■ **MATERIAL PROVIDED**:
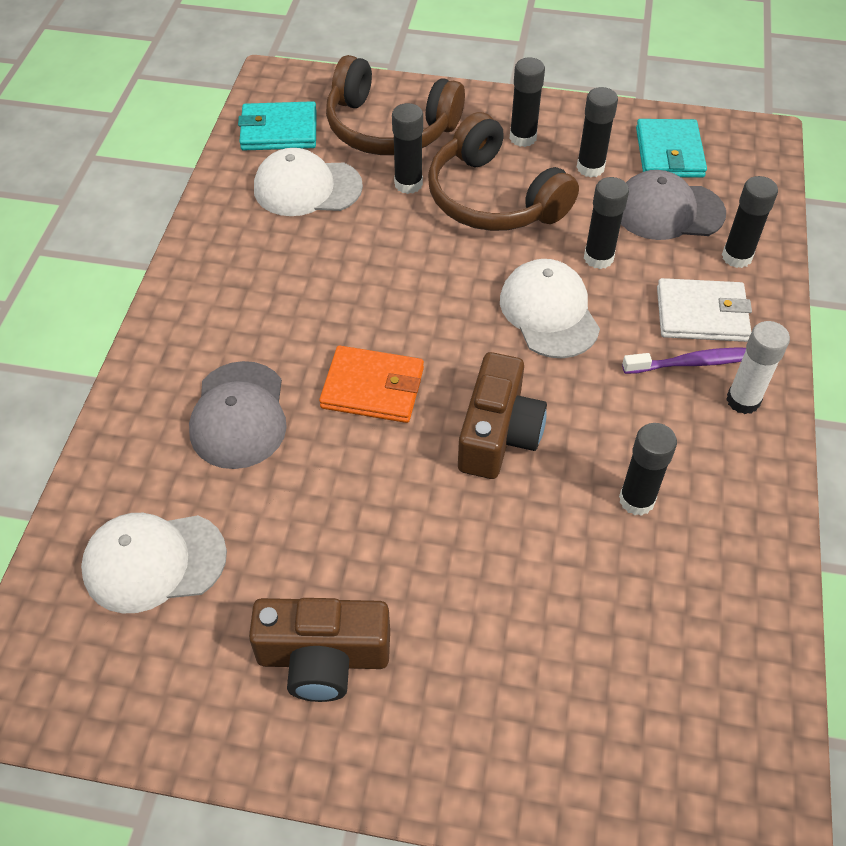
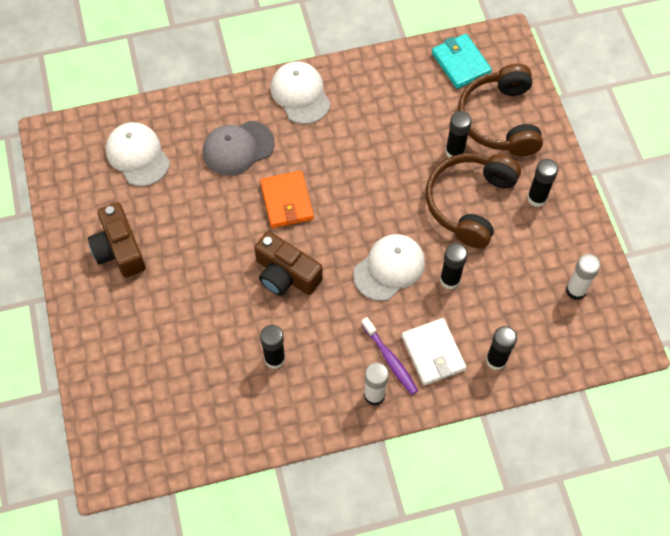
camera: 65 degrees right, 10 degrees up
(307, 188) = (420, 101): white cap -> white cap (300, 94)
(498, 434) = (286, 274): brown camera -> brown camera turned 45 degrees clockwise
(590, 168) = (531, 248): black glue stick -> none
(668, 211) = (516, 307): grey cap -> none
(669, 153) = (576, 290): turquoise wallet -> white glue stick

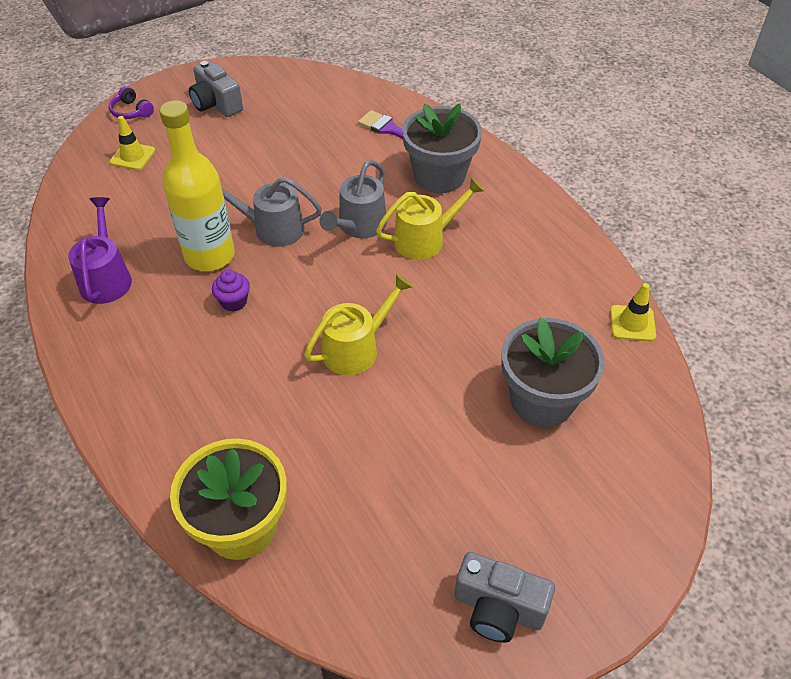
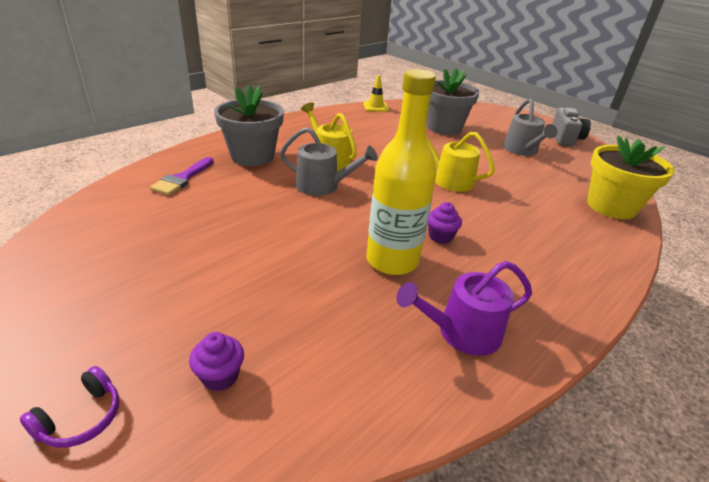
camera: 105 degrees left, 15 degrees down
(132, 156) = (220, 376): yellow traffic cone -> purple cupcake
(216, 104) = (93, 309): grey camera -> none
(272, 229) = (340, 228): grey watering can -> grey watering can (522, 150)

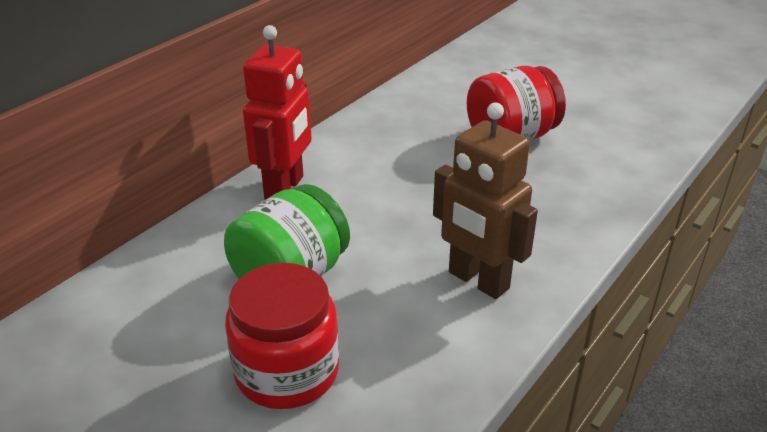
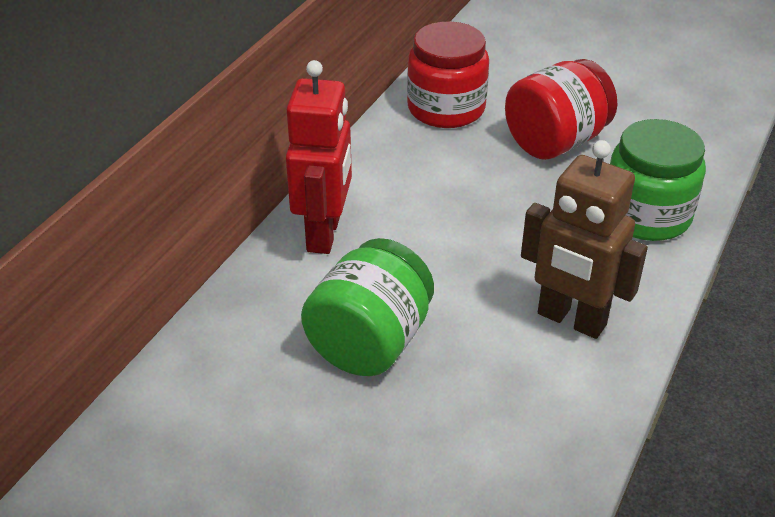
camera: 10 degrees left, 5 degrees up
(287, 371) = (404, 450): red jar -> red jar (446, 108)
(575, 203) = (646, 215): none -> green jar

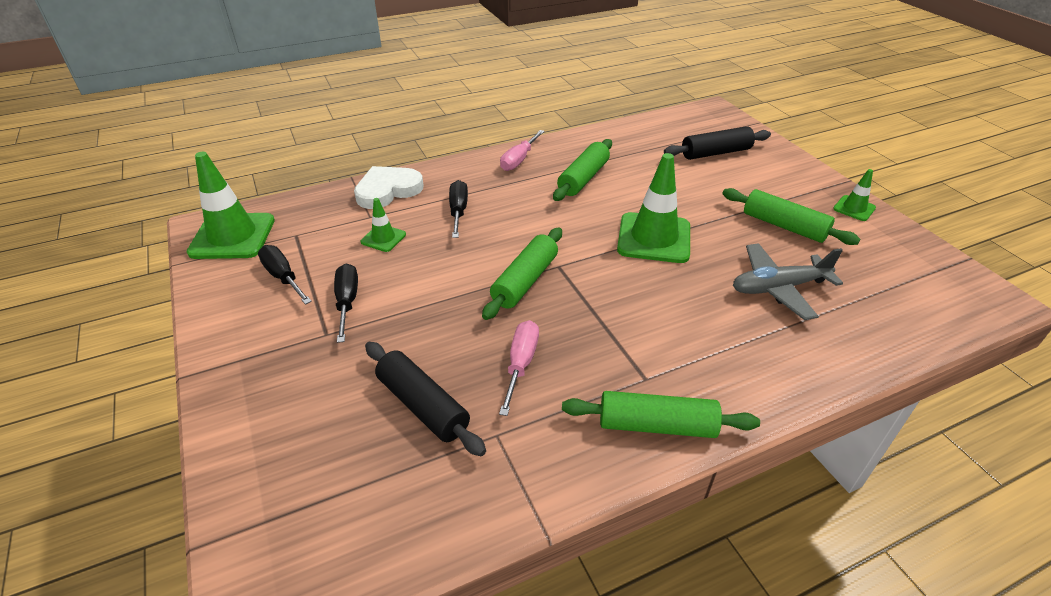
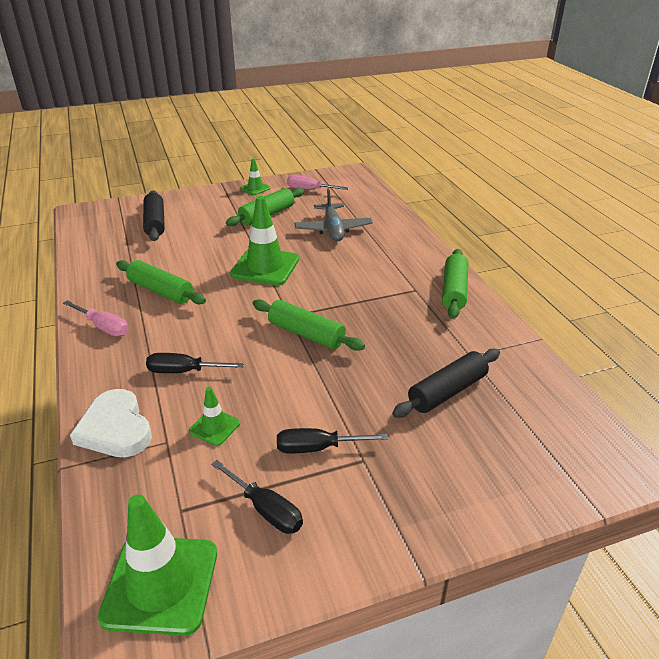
camera: 85 degrees left, 5 degrees down
(283, 277) = (265, 509): black screwdriver -> black screwdriver turned 105 degrees counterclockwise
(521, 364) = (403, 341): pink screwdriver -> pink screwdriver (310, 190)

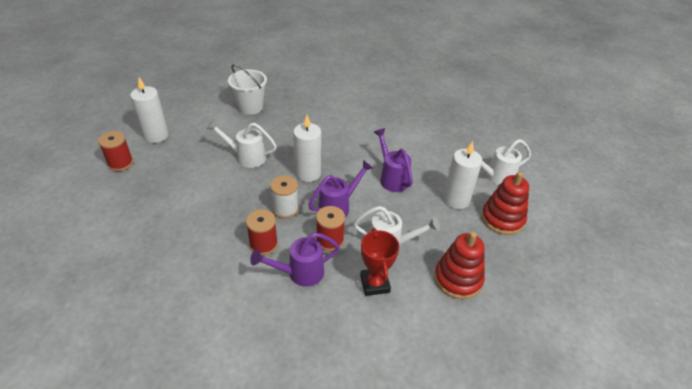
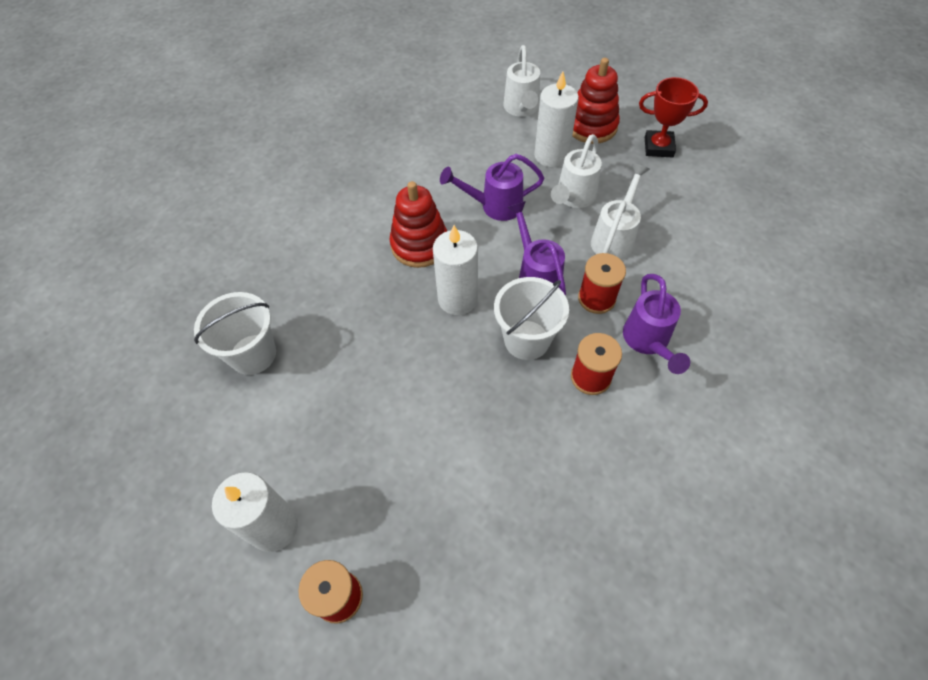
camera: 70 degrees left, 15 degrees up
(246, 157) = (392, 377): white watering can -> white watering can (573, 198)
(285, 209) = (526, 340): white spool -> white bucket
(375, 284) = (673, 267): red trophy -> red trophy (658, 147)
(458, 279) = (674, 191): red stacking toy -> red stacking toy (419, 245)

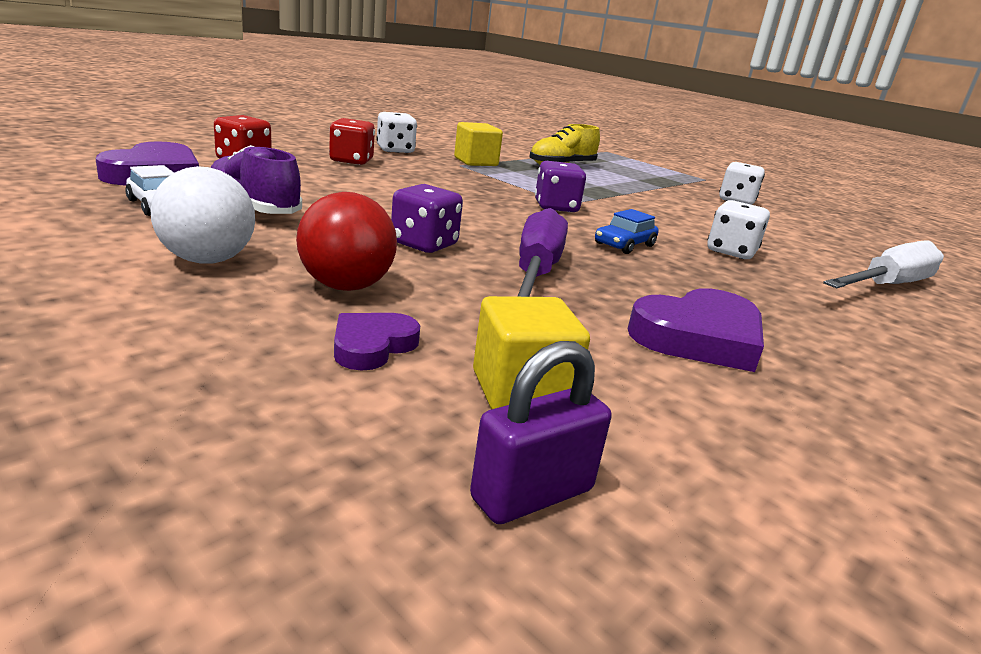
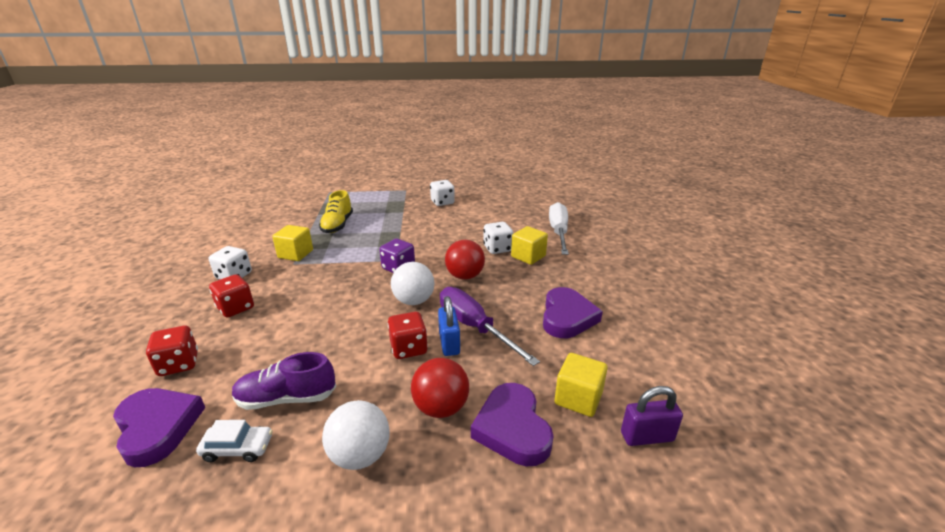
camera: 45 degrees left, 5 degrees up
(372, 346) = (512, 428): purple heart -> purple heart, size x1.75
(424, 244) = (408, 348): purple dice -> red dice
(475, 264) = (449, 343): none -> blue padlock
(514, 228) = (414, 301): none -> white ball
(532, 494) = (647, 436): purple padlock -> purple padlock turned 75 degrees clockwise
(624, 245) = (465, 276): blue car -> red ball
(768, 276) = (528, 256): none -> yellow cube

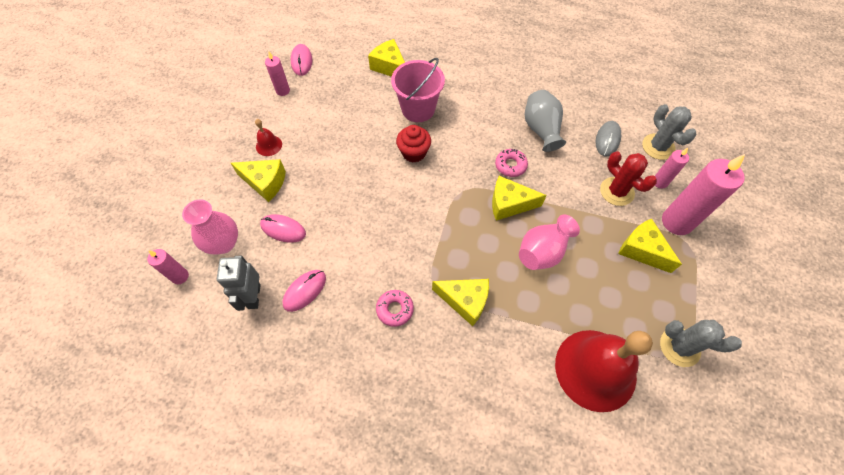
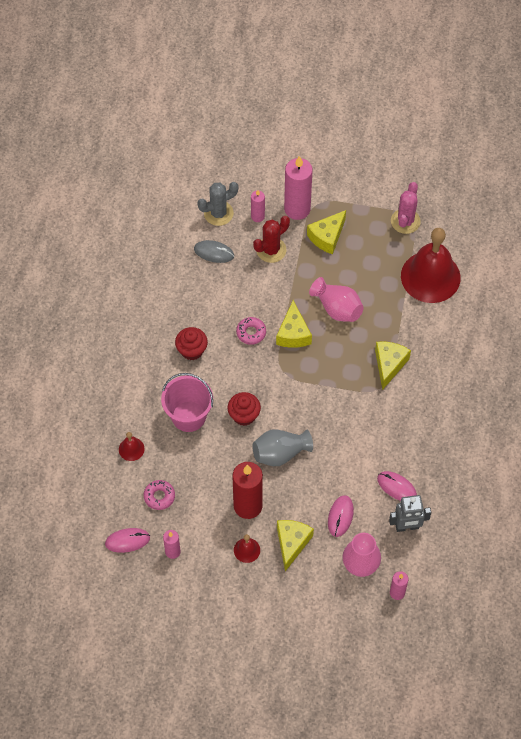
camera: 95 degrees left, 0 degrees up
(314, 149) = (248, 506): none -> red candle
(390, 67) = (131, 449): yellow cheese -> red bell
(395, 309) = (403, 416): pink donut -> pink donut (159, 496)
(490, 115) = (192, 350): none -> red cupcake
(541, 130) = (206, 306): grey vase -> grey vase (280, 453)
(679, 347) = (405, 221): grey cactus -> pink cactus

■ **PROBLEM REQUIREMENTS**:
Set down exactly the lines above, from the line containing "(287, 371) = (404, 450): red" through the line containing "camera: 95 degrees left, 0 degrees up". Skip the pictures.

■ **WRITTEN SOLUTION**:
(287, 371) = (404, 450): red jar -> red jar (446, 108)
(575, 203) = (646, 215): none -> green jar

camera: 85 degrees left, 5 degrees down
(283, 277) = (265, 509): black screwdriver -> black screwdriver turned 105 degrees counterclockwise
(521, 364) = (403, 341): pink screwdriver -> pink screwdriver (310, 190)

camera: 70 degrees left, 15 degrees up
(246, 157) = (392, 377): white watering can -> white watering can (573, 198)
(285, 209) = (526, 340): white spool -> white bucket
(375, 284) = (673, 267): red trophy -> red trophy (658, 147)
(458, 279) = (674, 191): red stacking toy -> red stacking toy (419, 245)

camera: 45 degrees left, 5 degrees up
(372, 346) = (512, 428): purple heart -> purple heart, size x1.75
(424, 244) = (408, 348): purple dice -> red dice
(475, 264) = (449, 343): none -> blue padlock
(514, 228) = (414, 301): none -> white ball
(532, 494) = (647, 436): purple padlock -> purple padlock turned 75 degrees clockwise
(624, 245) = (465, 276): blue car -> red ball
(768, 276) = (528, 256): none -> yellow cube

camera: 95 degrees left, 0 degrees up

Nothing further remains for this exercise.